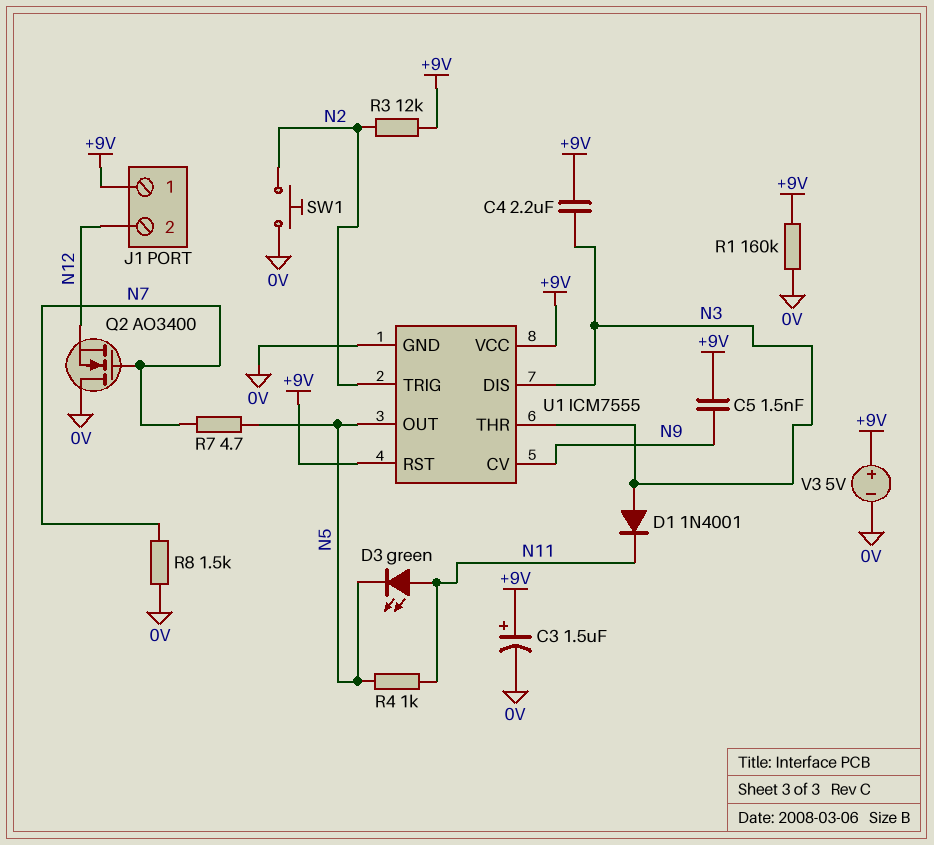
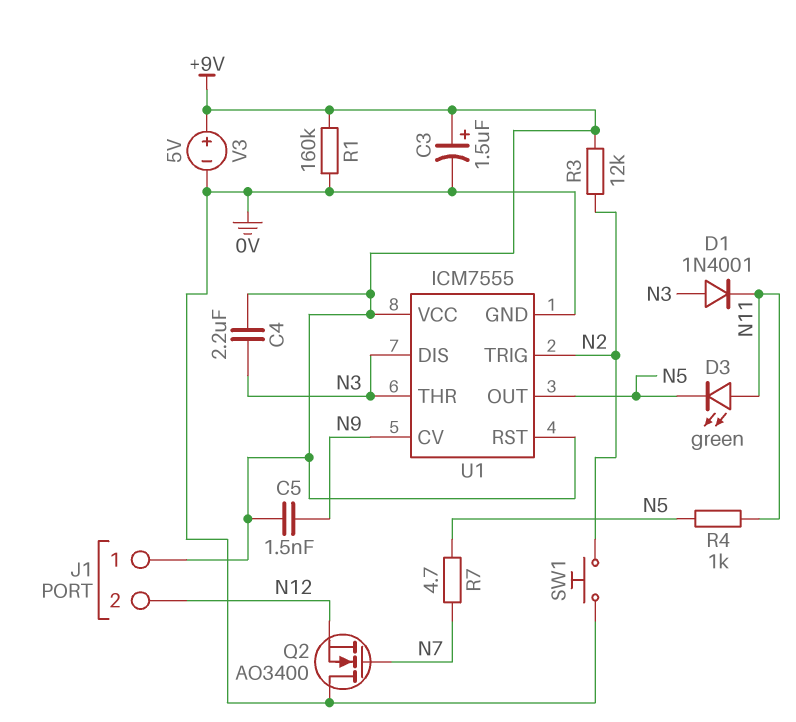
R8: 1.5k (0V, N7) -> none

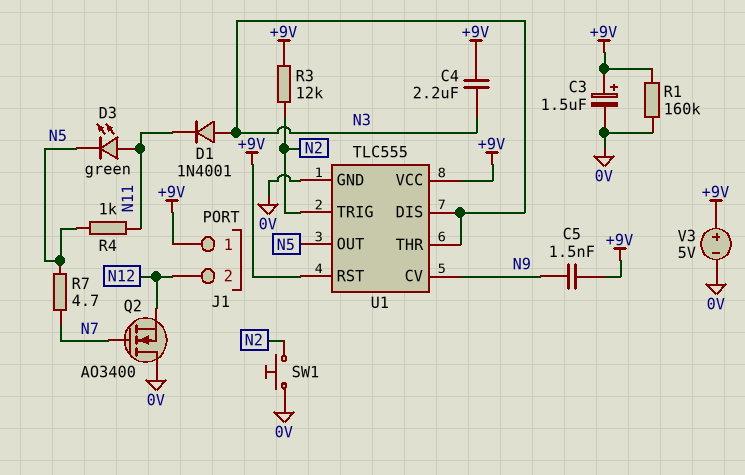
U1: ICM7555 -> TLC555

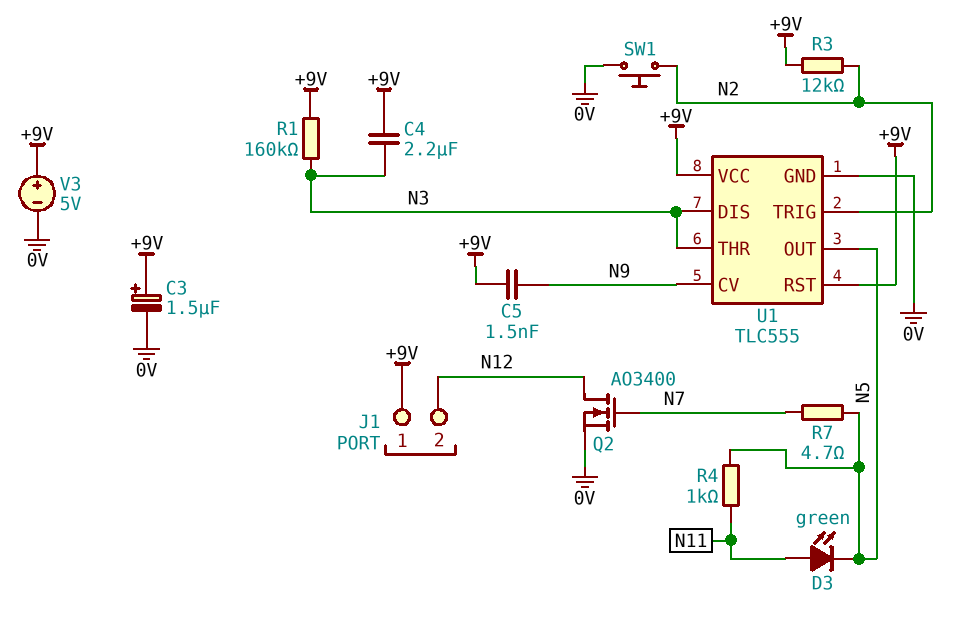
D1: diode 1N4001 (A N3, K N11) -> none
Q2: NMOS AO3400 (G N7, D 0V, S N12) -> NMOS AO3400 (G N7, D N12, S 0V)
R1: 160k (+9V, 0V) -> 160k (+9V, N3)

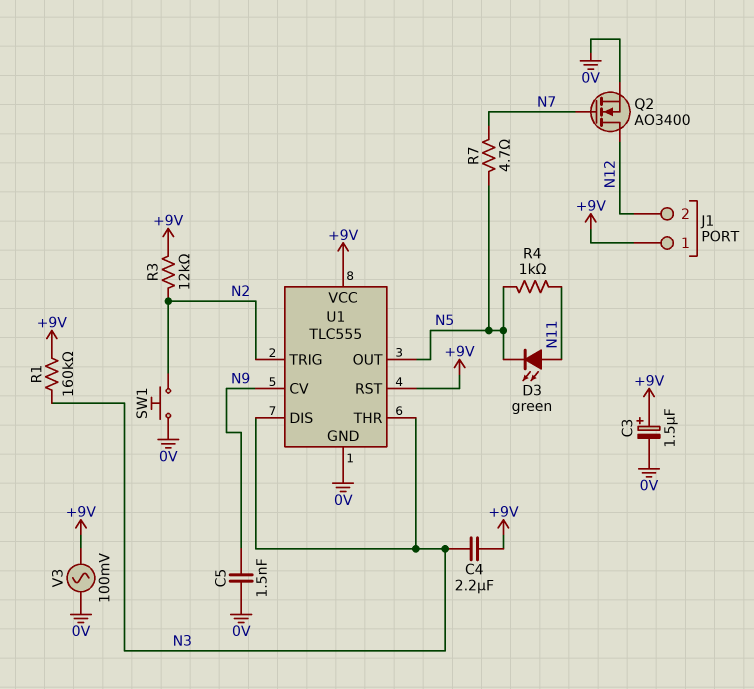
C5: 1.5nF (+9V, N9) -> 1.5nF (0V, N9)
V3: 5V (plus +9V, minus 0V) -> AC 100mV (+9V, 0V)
□ □ □ □ □ □ □
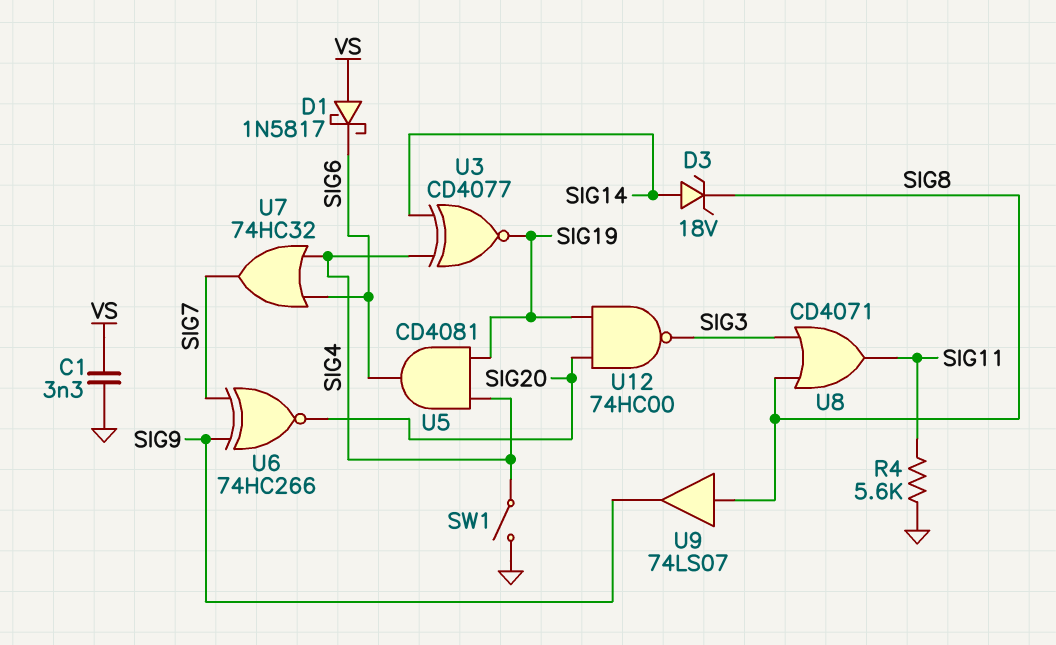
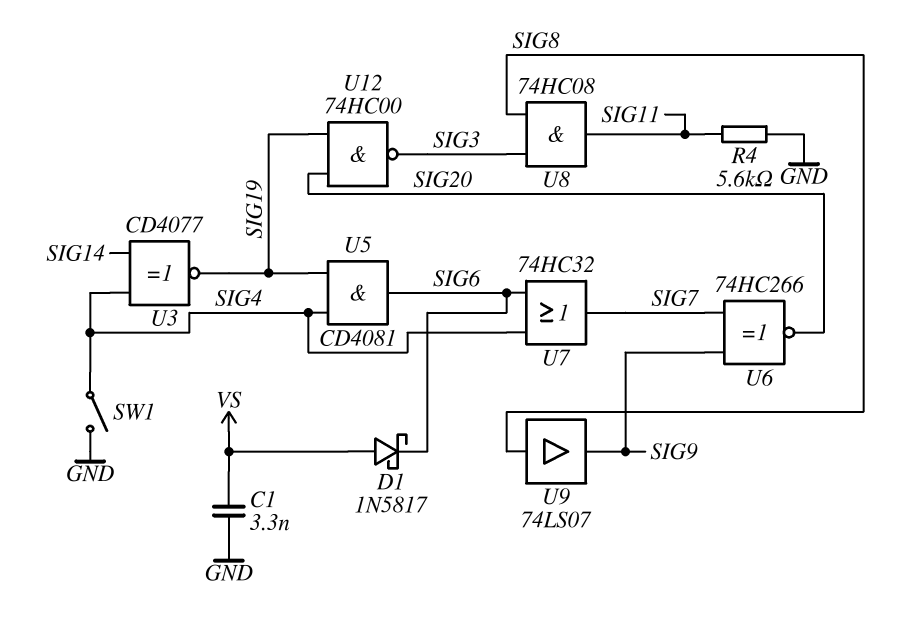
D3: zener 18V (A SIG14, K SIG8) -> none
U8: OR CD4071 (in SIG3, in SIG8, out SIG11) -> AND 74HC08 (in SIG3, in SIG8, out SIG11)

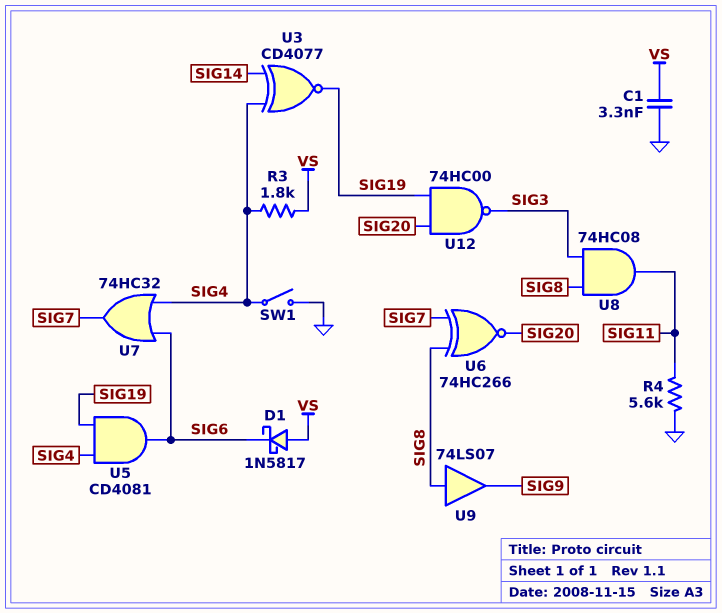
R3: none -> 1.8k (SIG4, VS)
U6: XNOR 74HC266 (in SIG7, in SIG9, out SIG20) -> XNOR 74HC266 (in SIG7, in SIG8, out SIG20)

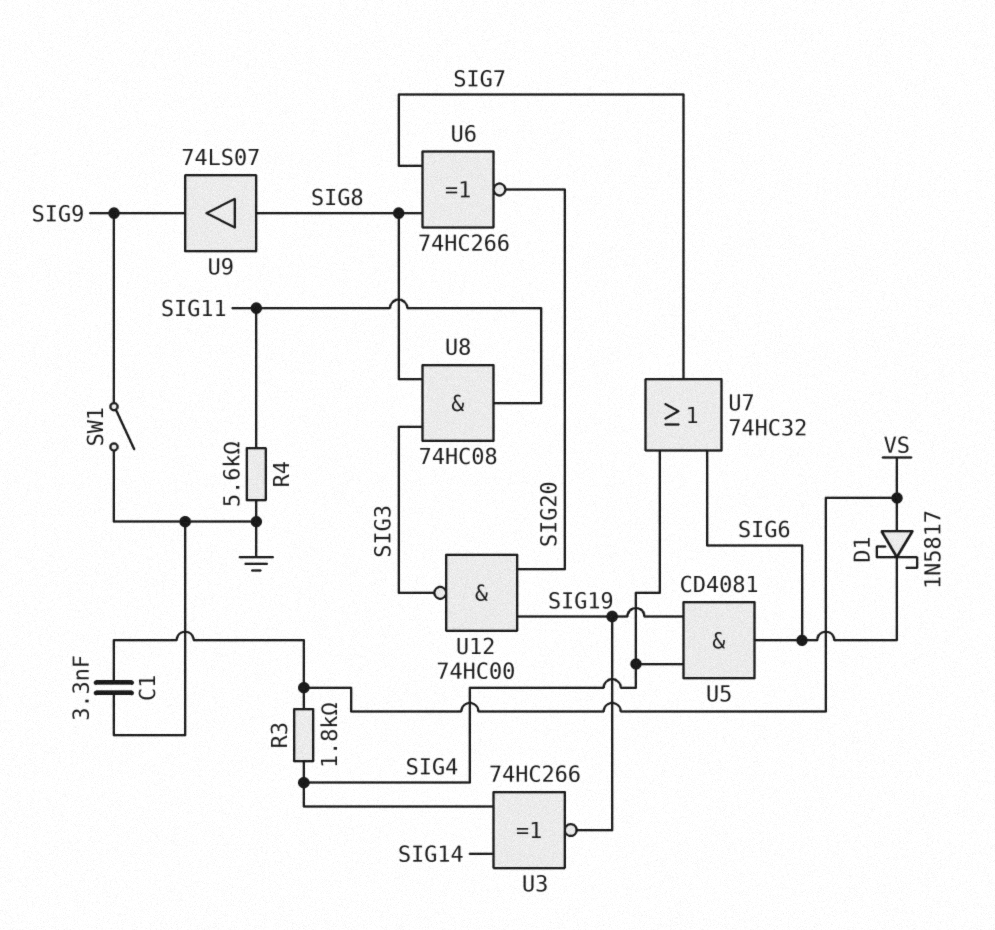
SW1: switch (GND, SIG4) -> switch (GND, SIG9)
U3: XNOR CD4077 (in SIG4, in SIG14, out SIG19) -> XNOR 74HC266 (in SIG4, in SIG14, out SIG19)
□ □ □ □ □ □ □
_Problem details_:
List each line in the listing that contains the string "XNOR".

_Result of this task_:
U6: XNOR 74HC266 (in SIG7, in SIG9, out SIG20) -> XNOR 74HC266 (in SIG7, in SIG8, out SIG20)
U3: XNOR CD4077 (in SIG4, in SIG14, out SIG19) -> XNOR 74HC266 (in SIG4, in SIG14, out SIG19)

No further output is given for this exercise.